--- Given material ---
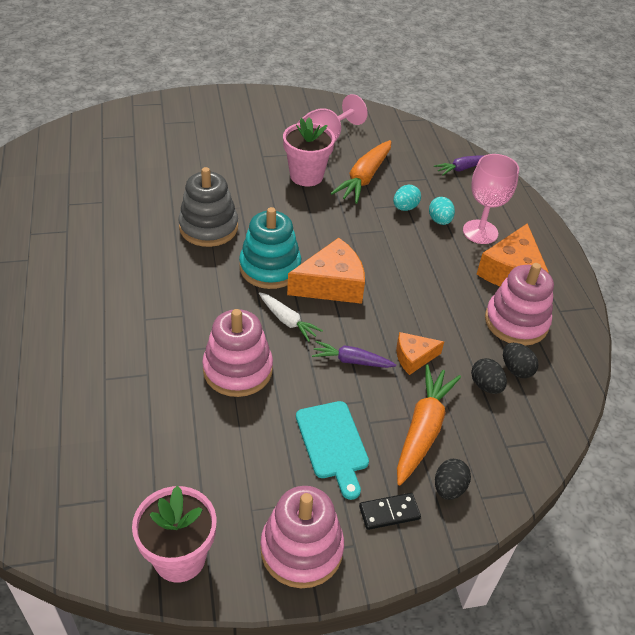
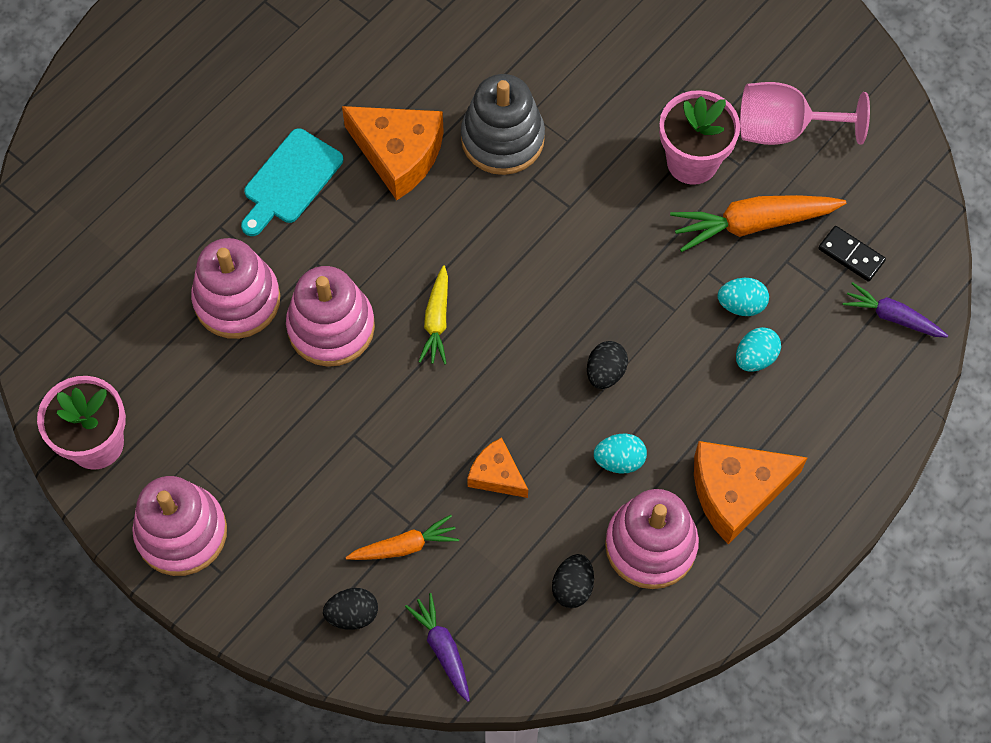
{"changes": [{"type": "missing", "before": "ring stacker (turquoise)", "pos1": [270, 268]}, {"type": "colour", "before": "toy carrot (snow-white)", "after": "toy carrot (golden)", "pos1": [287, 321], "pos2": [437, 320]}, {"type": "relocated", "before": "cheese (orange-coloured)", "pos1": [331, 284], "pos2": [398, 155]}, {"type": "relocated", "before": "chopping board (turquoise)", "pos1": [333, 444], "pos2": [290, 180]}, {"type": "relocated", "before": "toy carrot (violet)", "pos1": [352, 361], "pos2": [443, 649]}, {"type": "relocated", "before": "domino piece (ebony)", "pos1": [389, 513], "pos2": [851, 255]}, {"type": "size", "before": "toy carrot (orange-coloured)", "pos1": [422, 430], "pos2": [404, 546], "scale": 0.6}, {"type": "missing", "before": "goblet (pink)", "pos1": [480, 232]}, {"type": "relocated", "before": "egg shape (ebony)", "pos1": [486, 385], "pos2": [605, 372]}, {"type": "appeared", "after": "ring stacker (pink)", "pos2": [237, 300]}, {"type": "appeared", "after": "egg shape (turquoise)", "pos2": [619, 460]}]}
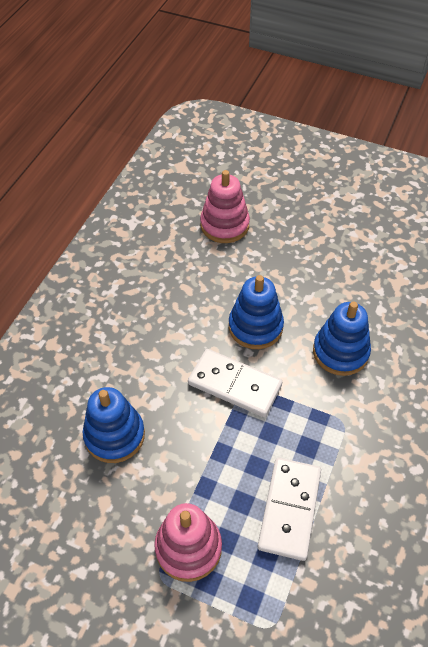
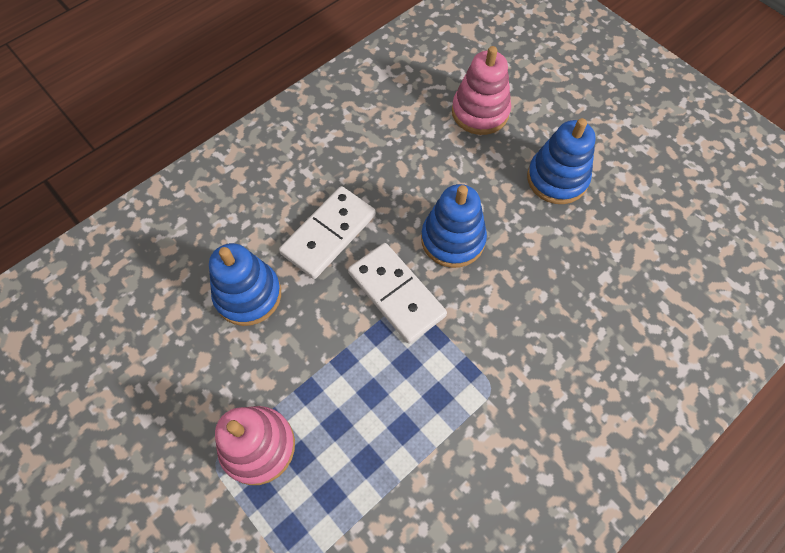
{"changes": [{"type": "relocated", "before": "domino piece (snow-white)", "pos1": [289, 509], "pos2": [328, 234]}, {"type": "relocated", "before": "ring stacker (cobalt)", "pos1": [340, 352], "pos2": [557, 179]}]}
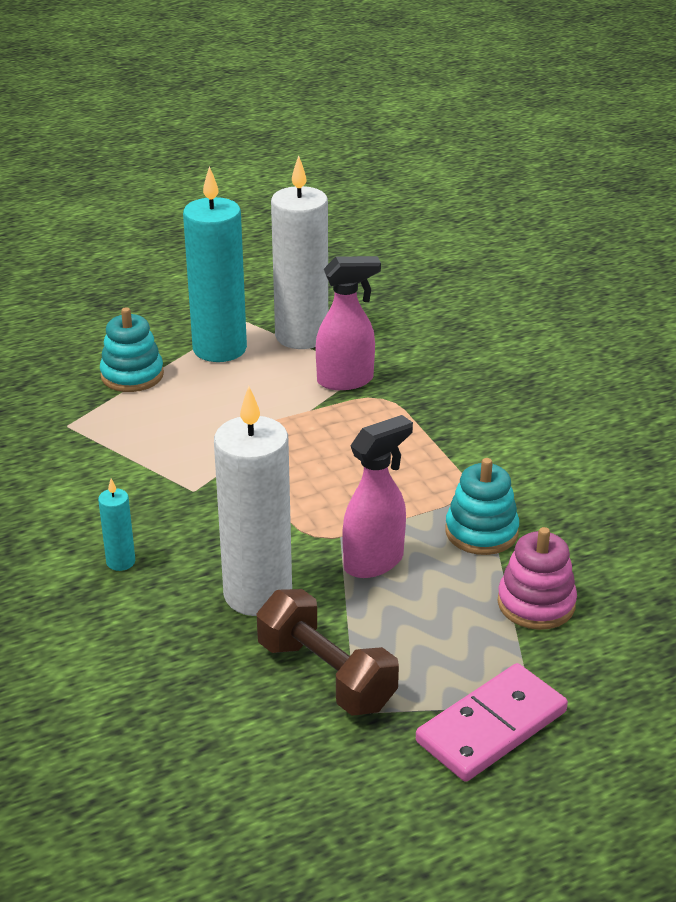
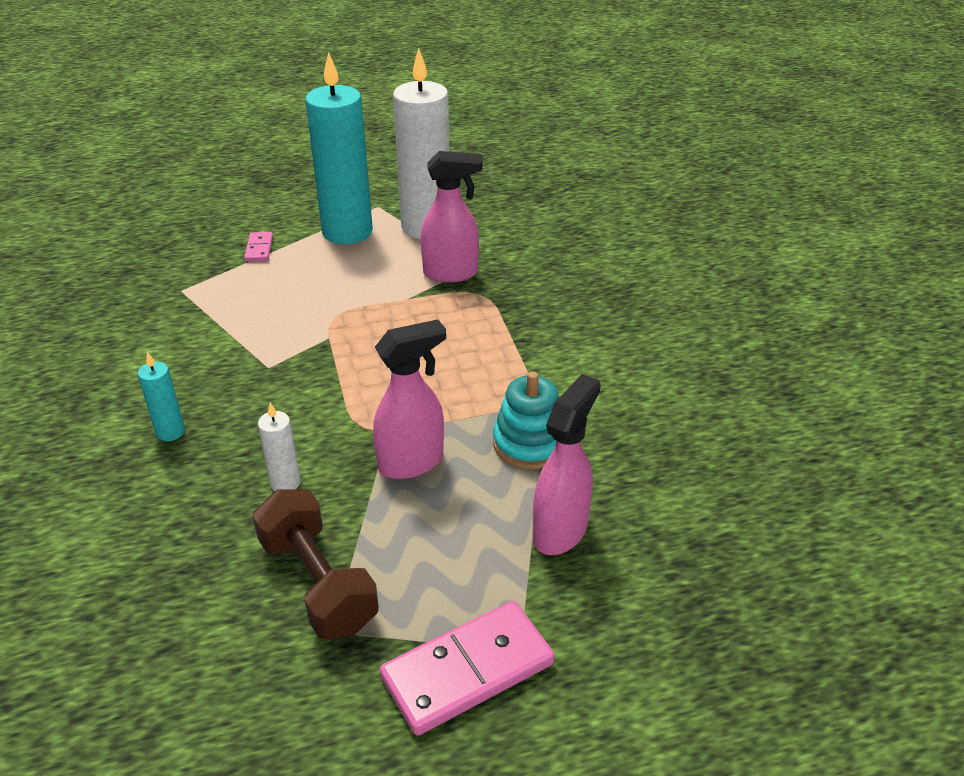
{"changes": [{"type": "exchanged", "before": "ring stacker (turquoise)", "after": "domino piece (pink)", "pos1": [132, 375], "pos2": [259, 249]}, {"type": "size", "before": "wax candle (snow-white)", "pos1": [258, 594], "pos2": [285, 483], "scale": 0.43}, {"type": "exchanged", "before": "ring stacker (pink)", "after": "spray bottle (pink)", "pos1": [536, 603], "pos2": [560, 530]}]}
---
» Exercise objective
Give the listing again exactly, but omit each image.

» Answer for this exercise
{"changes": [{"type": "missing", "before": "ring stacker (turquoise)", "pos1": [270, 268]}, {"type": "colour", "before": "toy carrot (snow-white)", "after": "toy carrot (golden)", "pos1": [287, 321], "pos2": [437, 320]}, {"type": "relocated", "before": "cheese (orange-coloured)", "pos1": [331, 284], "pos2": [398, 155]}, {"type": "relocated", "before": "chopping board (turquoise)", "pos1": [333, 444], "pos2": [290, 180]}, {"type": "relocated", "before": "toy carrot (violet)", "pos1": [352, 361], "pos2": [443, 649]}, {"type": "relocated", "before": "domino piece (ebony)", "pos1": [389, 513], "pos2": [851, 255]}, {"type": "size", "before": "toy carrot (orange-coloured)", "pos1": [422, 430], "pos2": [404, 546], "scale": 0.6}, {"type": "missing", "before": "goblet (pink)", "pos1": [480, 232]}, {"type": "relocated", "before": "egg shape (ebony)", "pos1": [486, 385], "pos2": [605, 372]}, {"type": "appeared", "after": "ring stacker (pink)", "pos2": [237, 300]}, {"type": "appeared", "after": "egg shape (turquoise)", "pos2": [619, 460]}]}
{"changes": [{"type": "relocated", "before": "domino piece (snow-white)", "pos1": [289, 509], "pos2": [328, 234]}, {"type": "relocated", "before": "ring stacker (cobalt)", "pos1": [340, 352], "pos2": [557, 179]}]}
{"changes": [{"type": "exchanged", "before": "ring stacker (turquoise)", "after": "domino piece (pink)", "pos1": [132, 375], "pos2": [259, 249]}, {"type": "size", "before": "wax candle (snow-white)", "pos1": [258, 594], "pos2": [285, 483], "scale": 0.43}, {"type": "exchanged", "before": "ring stacker (pink)", "after": "spray bottle (pink)", "pos1": [536, 603], "pos2": [560, 530]}]}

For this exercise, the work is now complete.